- _Work to be completed_: In the data that follows, find the line with "camera: 25 degrees left, 10 degrees up"; transcribe it, every later line up to the one with "red flower pot [486,333,528,387]", and that line as well, exactly and with no others.
++++ Data ++++
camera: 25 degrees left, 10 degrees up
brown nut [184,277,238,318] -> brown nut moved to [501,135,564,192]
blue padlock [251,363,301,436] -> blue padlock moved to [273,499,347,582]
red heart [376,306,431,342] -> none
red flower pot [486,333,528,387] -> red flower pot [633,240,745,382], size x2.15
++++
++++ Data ++++
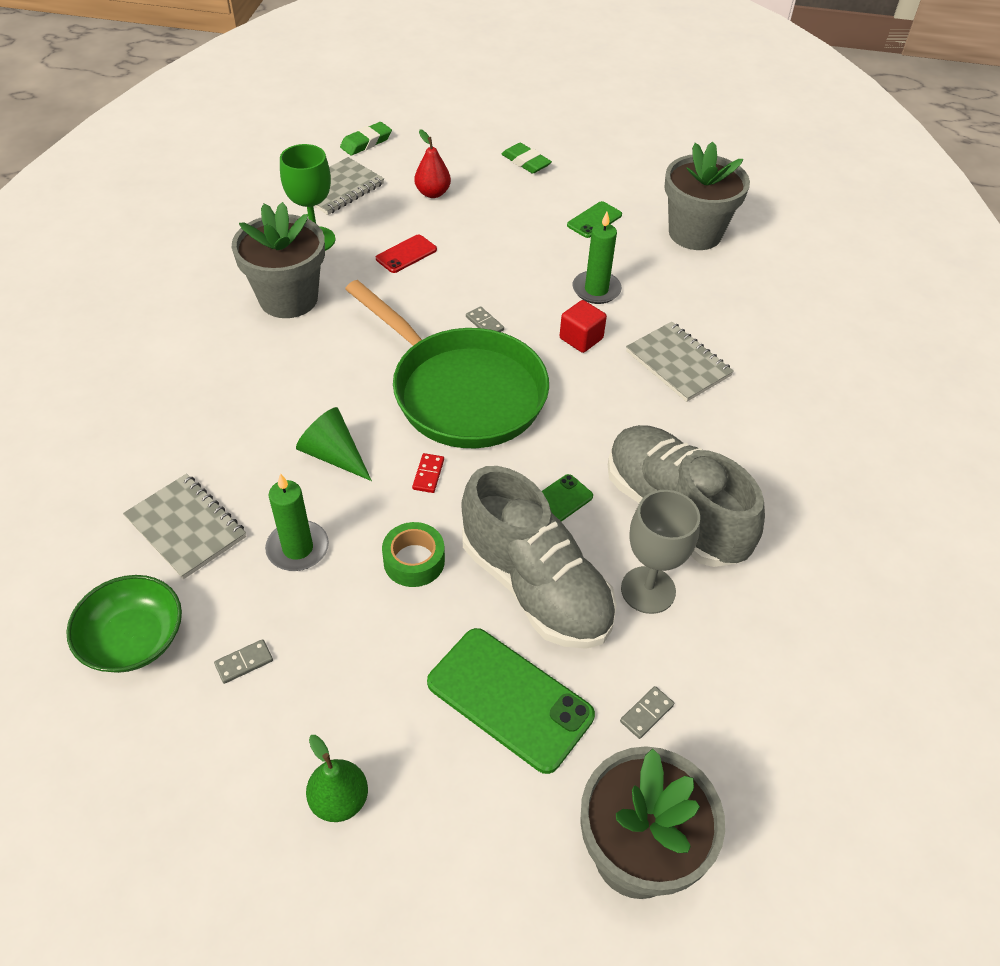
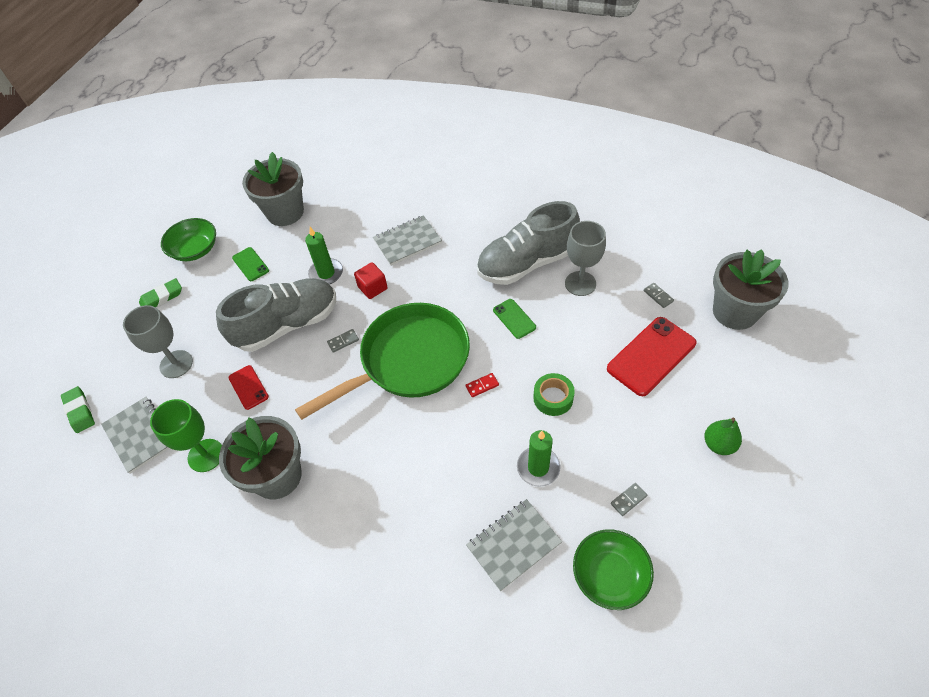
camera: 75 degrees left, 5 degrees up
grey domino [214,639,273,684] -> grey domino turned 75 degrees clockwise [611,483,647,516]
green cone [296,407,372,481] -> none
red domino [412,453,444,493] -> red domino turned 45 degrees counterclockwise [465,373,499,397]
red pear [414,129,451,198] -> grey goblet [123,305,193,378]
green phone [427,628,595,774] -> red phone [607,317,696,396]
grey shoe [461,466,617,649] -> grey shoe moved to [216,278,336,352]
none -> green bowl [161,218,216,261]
++++
- _Response_:
camera: 25 degrees left, 10 degrees up
brown nut [184,277,238,318] -> brown nut moved to [501,135,564,192]
blue padlock [251,363,301,436] -> blue padlock moved to [273,499,347,582]
red heart [376,306,431,342] -> none
red flower pot [486,333,528,387] -> red flower pot [633,240,745,382], size x2.15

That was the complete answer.